PROBLEM TO SOLVE =>
Please give an exact copy of every line from the one holding "blue circle: (316, 223) -> (121, 97), moved" through the final line of the records below.

[Start of Attachment]

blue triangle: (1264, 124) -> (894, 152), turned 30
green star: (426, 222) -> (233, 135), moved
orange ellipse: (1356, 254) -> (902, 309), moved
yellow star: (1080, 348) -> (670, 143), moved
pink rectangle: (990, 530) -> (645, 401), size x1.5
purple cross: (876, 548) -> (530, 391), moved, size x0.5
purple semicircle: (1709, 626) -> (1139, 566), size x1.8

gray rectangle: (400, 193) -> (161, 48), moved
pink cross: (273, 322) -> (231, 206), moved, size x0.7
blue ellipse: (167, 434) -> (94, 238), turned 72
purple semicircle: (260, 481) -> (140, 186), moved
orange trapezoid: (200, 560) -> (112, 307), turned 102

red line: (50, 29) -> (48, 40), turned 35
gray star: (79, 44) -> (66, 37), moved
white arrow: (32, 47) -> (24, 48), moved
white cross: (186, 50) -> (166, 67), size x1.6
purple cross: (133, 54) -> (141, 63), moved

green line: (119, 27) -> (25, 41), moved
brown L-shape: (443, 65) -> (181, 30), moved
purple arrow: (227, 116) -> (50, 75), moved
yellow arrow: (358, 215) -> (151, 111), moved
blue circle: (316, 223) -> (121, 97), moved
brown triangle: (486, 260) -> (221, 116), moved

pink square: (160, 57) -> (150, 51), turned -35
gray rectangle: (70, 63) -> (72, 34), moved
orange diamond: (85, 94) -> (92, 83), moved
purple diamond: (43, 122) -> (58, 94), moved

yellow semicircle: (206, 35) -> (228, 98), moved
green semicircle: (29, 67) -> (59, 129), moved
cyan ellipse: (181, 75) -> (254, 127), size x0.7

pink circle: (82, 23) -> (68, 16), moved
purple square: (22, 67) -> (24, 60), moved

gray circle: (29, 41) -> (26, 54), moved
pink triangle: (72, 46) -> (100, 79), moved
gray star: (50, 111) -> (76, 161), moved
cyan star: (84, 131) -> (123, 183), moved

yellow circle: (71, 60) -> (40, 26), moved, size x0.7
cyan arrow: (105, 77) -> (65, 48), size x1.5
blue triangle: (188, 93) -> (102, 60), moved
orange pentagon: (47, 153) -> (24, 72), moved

[End of Attachment]

OUTPUT OF THE EXERCISE =>
blue circle: (316, 223) -> (121, 97), moved
brown triangle: (486, 260) -> (221, 116), moved

pink square: (160, 57) -> (150, 51), turned -35
gray rectangle: (70, 63) -> (72, 34), moved
orange diamond: (85, 94) -> (92, 83), moved
purple diamond: (43, 122) -> (58, 94), moved

yellow semicircle: (206, 35) -> (228, 98), moved
green semicircle: (29, 67) -> (59, 129), moved
cyan ellipse: (181, 75) -> (254, 127), size x0.7

pink circle: (82, 23) -> (68, 16), moved
purple square: (22, 67) -> (24, 60), moved

gray circle: (29, 41) -> (26, 54), moved
pink triangle: (72, 46) -> (100, 79), moved
gray star: (50, 111) -> (76, 161), moved
cyan star: (84, 131) -> (123, 183), moved

yellow circle: (71, 60) -> (40, 26), moved, size x0.7
cyan arrow: (105, 77) -> (65, 48), size x1.5
blue triangle: (188, 93) -> (102, 60), moved
orange pentagon: (47, 153) -> (24, 72), moved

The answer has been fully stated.